Task instructions: When a line of the material has the word "lime" in it, copy that line.
--------
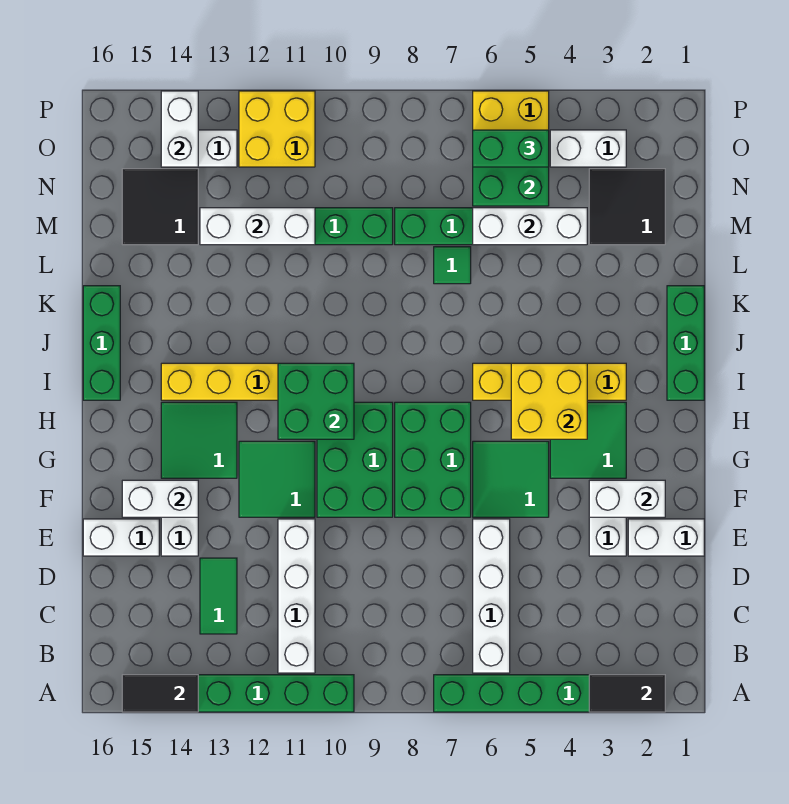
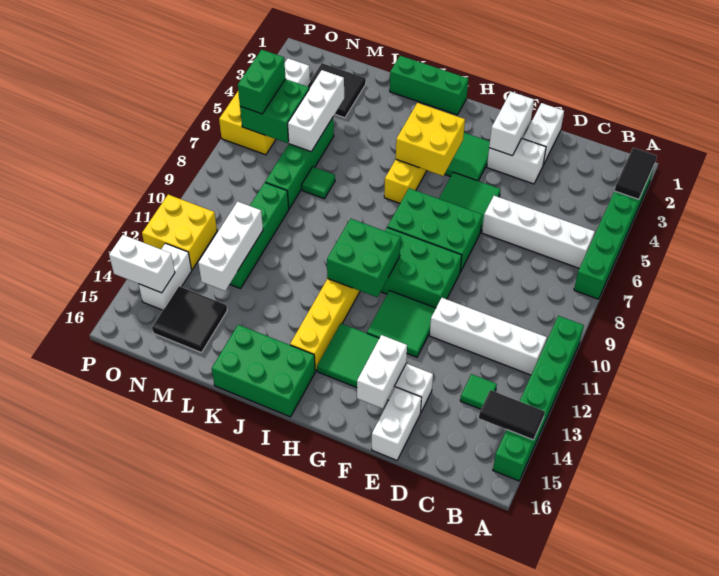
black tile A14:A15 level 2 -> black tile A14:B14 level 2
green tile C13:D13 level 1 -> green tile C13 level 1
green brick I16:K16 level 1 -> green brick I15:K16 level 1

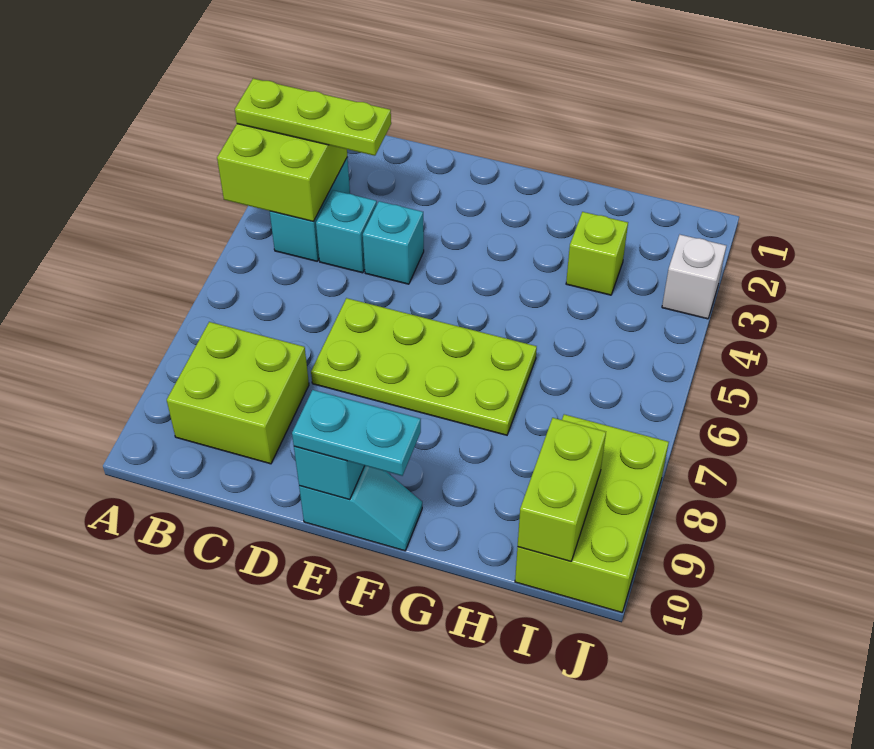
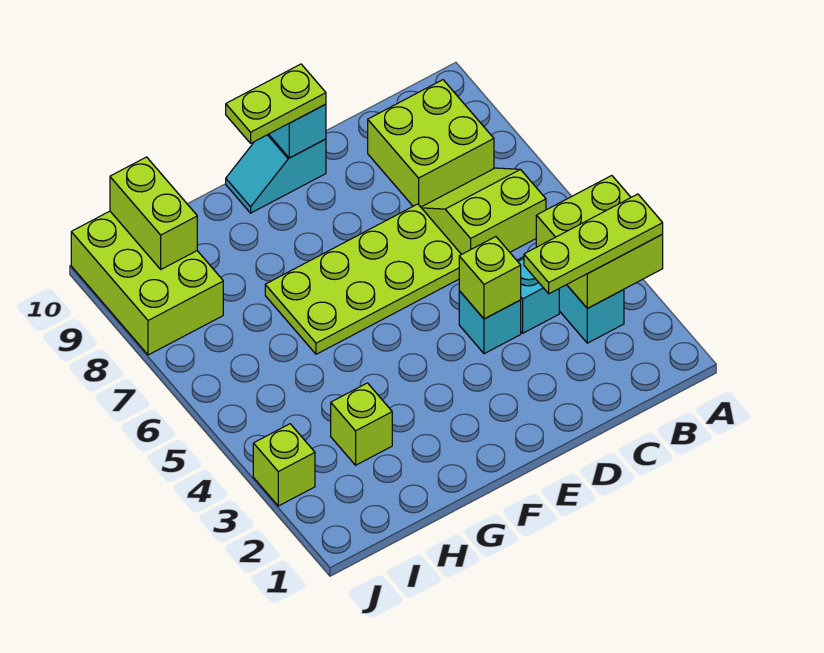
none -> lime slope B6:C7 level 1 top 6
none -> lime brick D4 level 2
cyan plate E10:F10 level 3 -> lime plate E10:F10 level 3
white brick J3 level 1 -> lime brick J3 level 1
--------
Response:
none -> lime slope B6:C7 level 1 top 6
none -> lime brick D4 level 2
cyan plate E10:F10 level 3 -> lime plate E10:F10 level 3
white brick J3 level 1 -> lime brick J3 level 1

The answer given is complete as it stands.